# Exercise aim
Scan the entries that follow and copy out every line containing "filing".

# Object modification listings
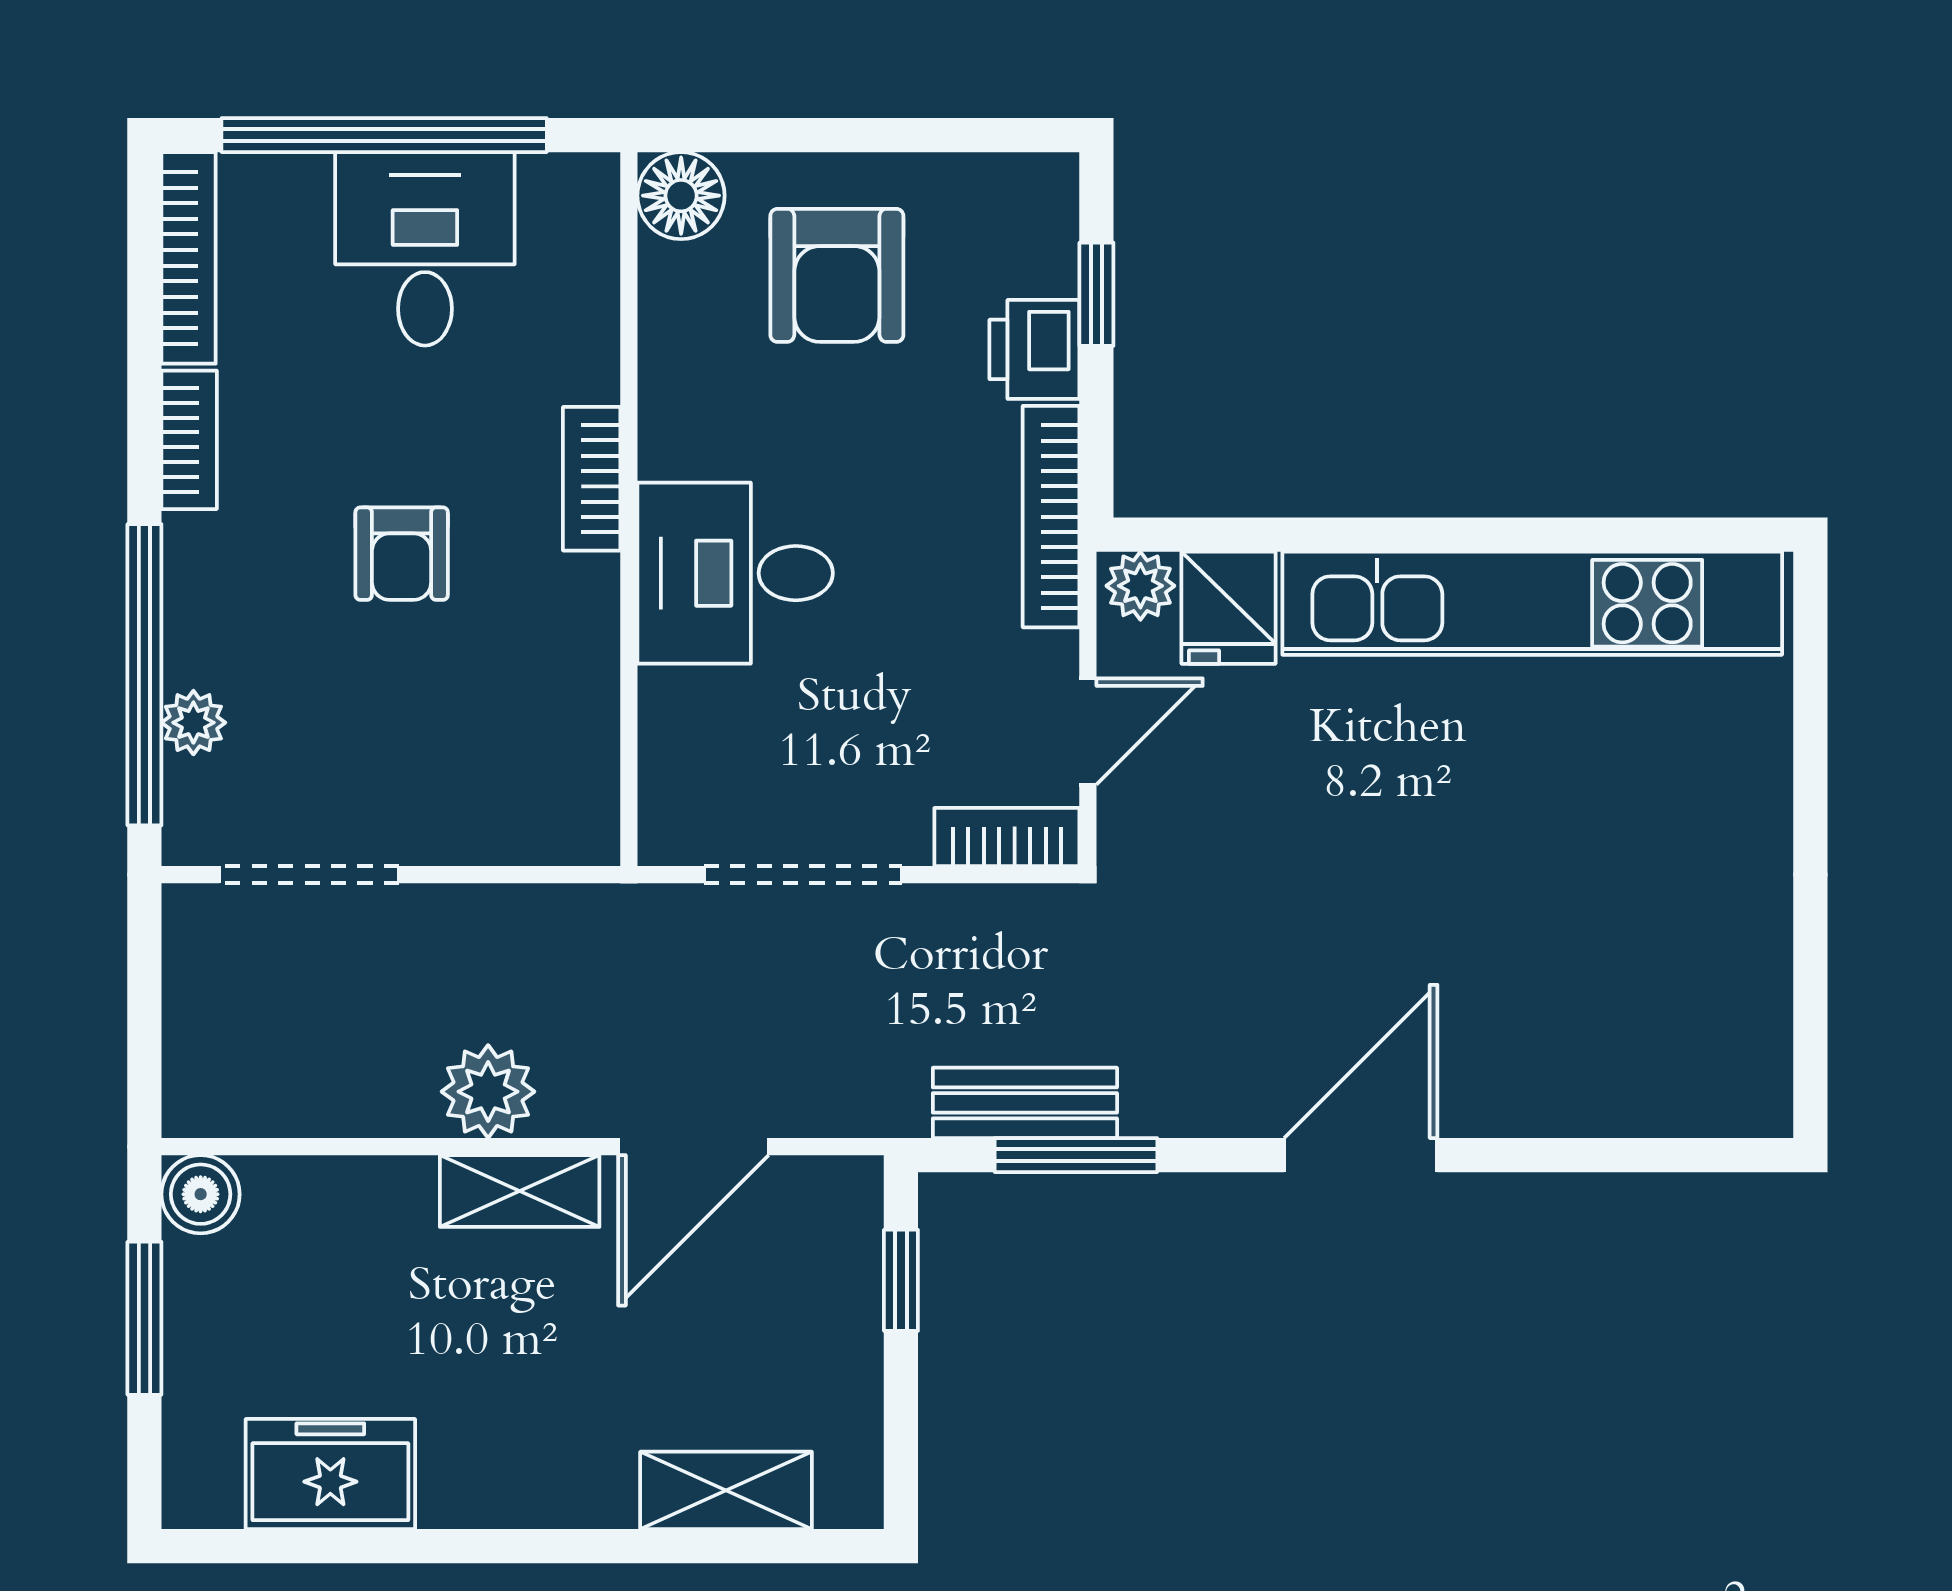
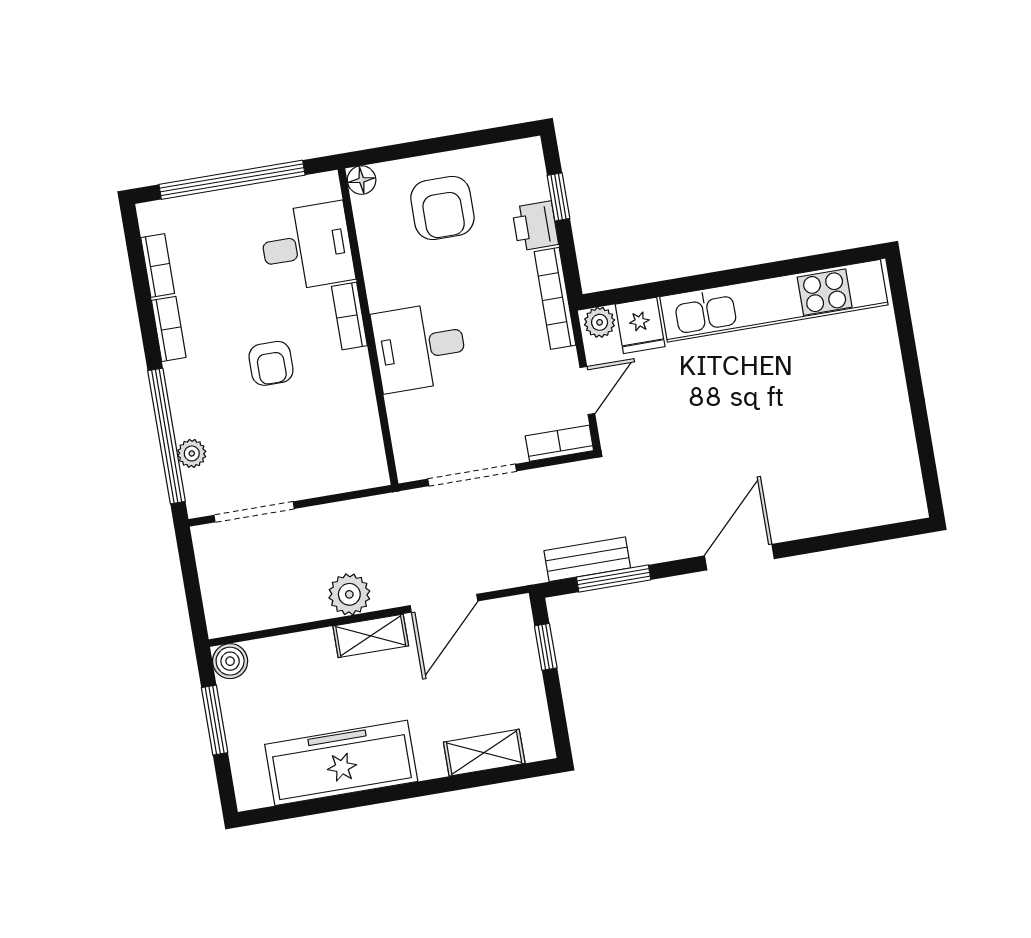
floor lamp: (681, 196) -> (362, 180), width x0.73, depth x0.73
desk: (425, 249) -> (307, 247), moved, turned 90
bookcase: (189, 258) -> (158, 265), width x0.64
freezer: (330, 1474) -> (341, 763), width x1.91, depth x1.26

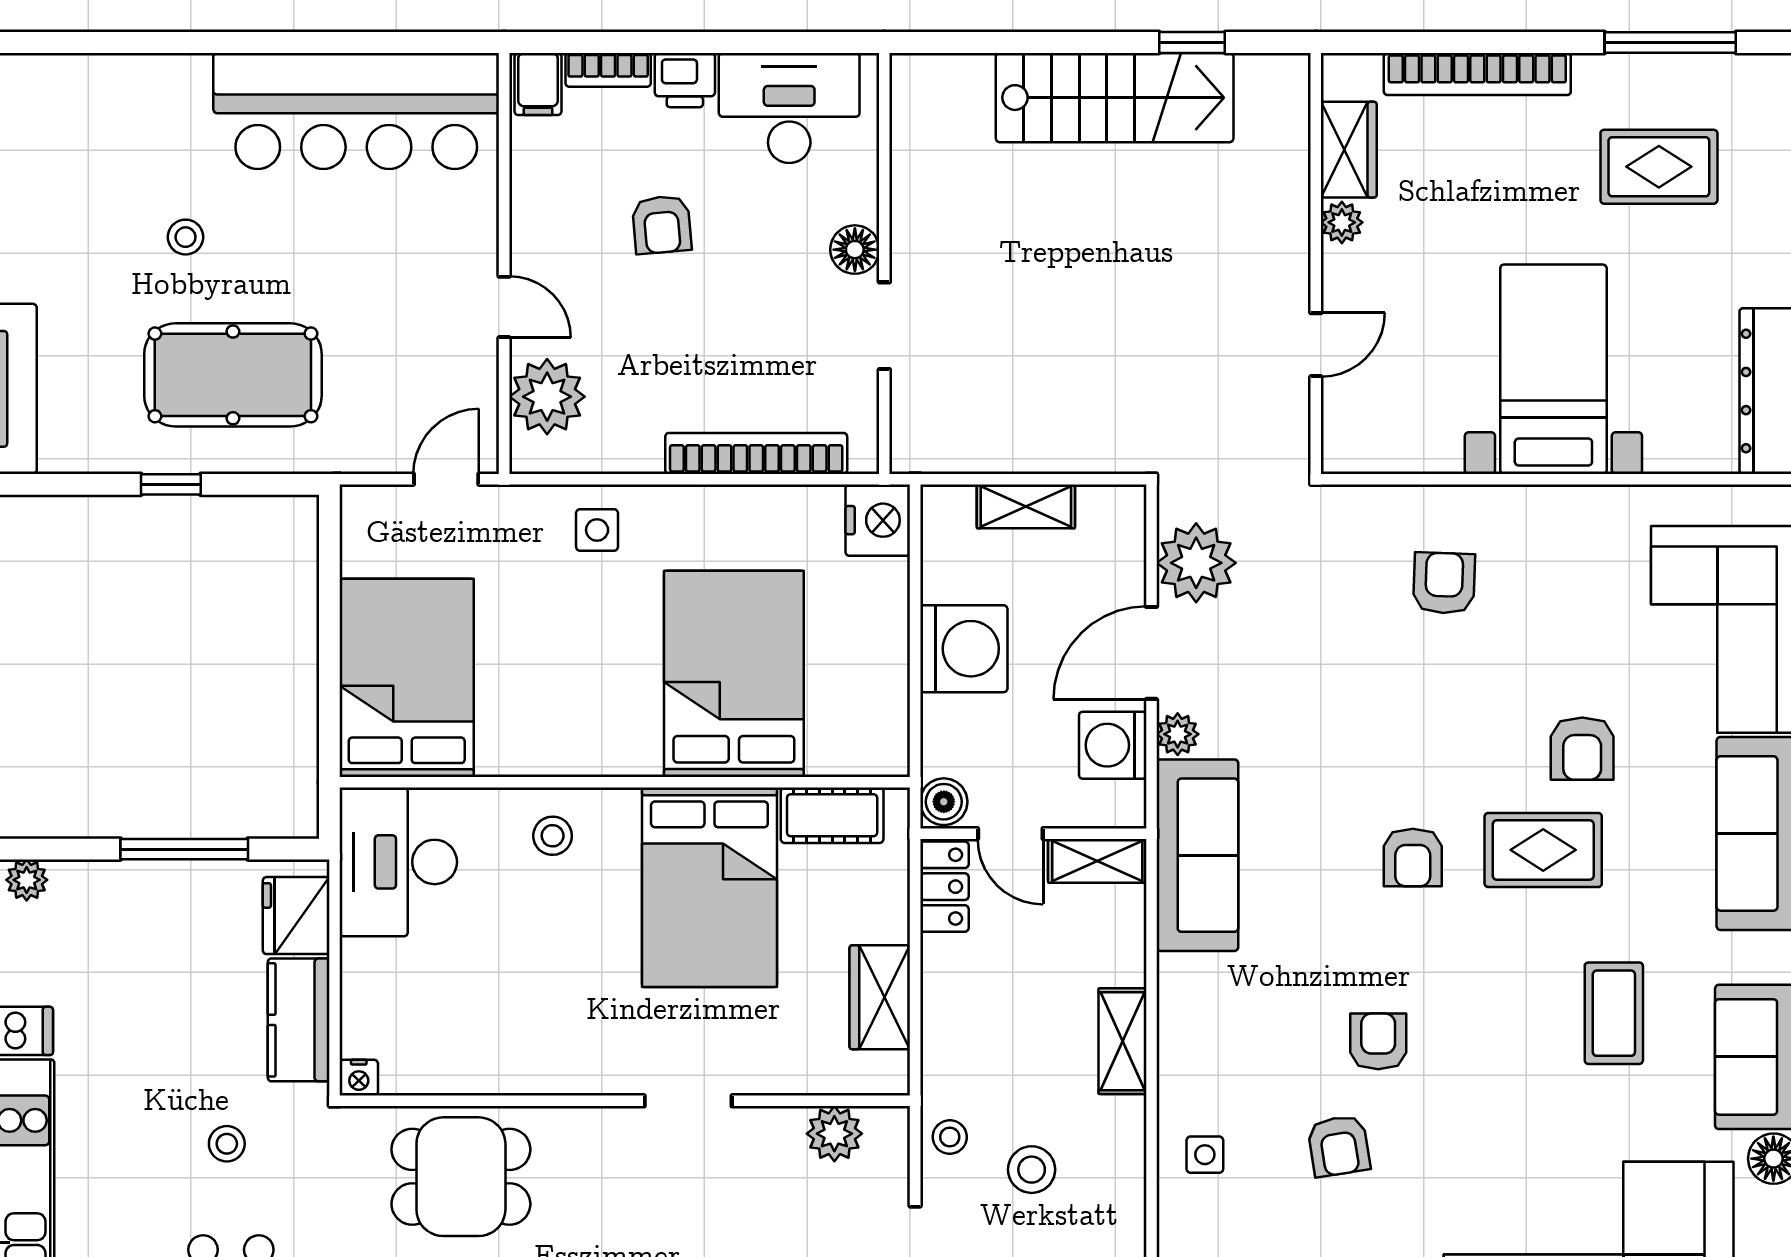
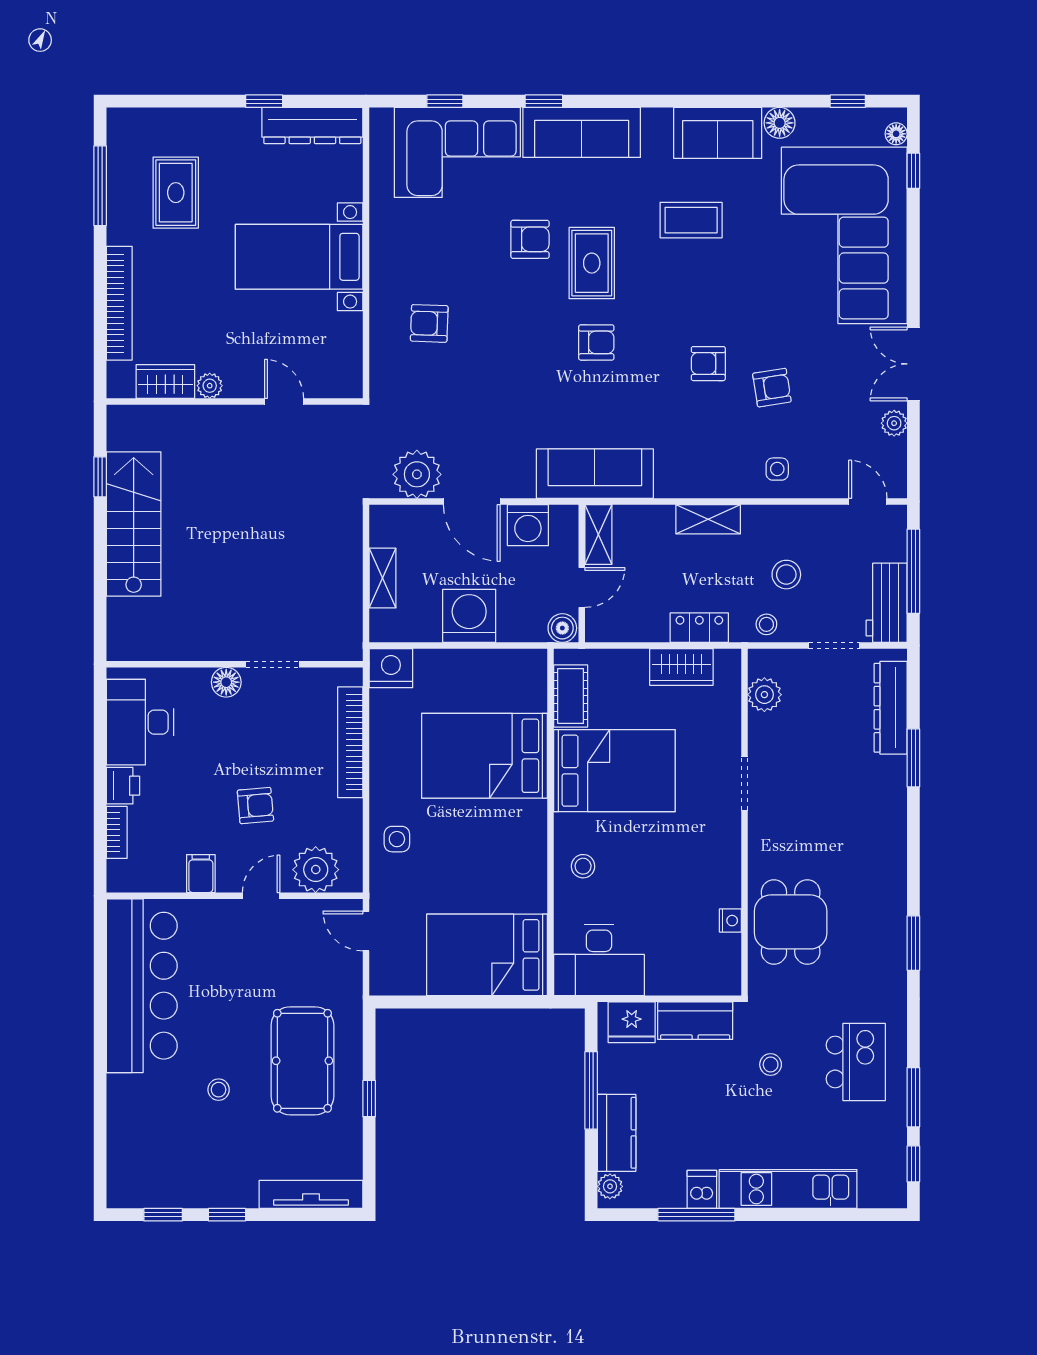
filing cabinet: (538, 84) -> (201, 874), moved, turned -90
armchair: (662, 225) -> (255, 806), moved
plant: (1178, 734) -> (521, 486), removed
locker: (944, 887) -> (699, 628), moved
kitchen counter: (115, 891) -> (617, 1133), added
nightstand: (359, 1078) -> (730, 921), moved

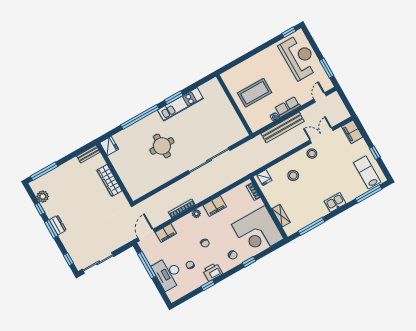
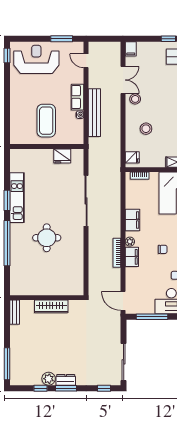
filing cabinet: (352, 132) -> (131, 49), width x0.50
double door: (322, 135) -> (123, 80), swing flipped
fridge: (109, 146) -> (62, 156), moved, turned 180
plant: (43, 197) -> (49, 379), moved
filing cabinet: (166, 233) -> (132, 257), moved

# Response to this task
filing cabinet: (538, 84) -> (201, 874), moved, turned -90
filing cabinet: (352, 132) -> (131, 49), width x0.50
filing cabinet: (166, 233) -> (132, 257), moved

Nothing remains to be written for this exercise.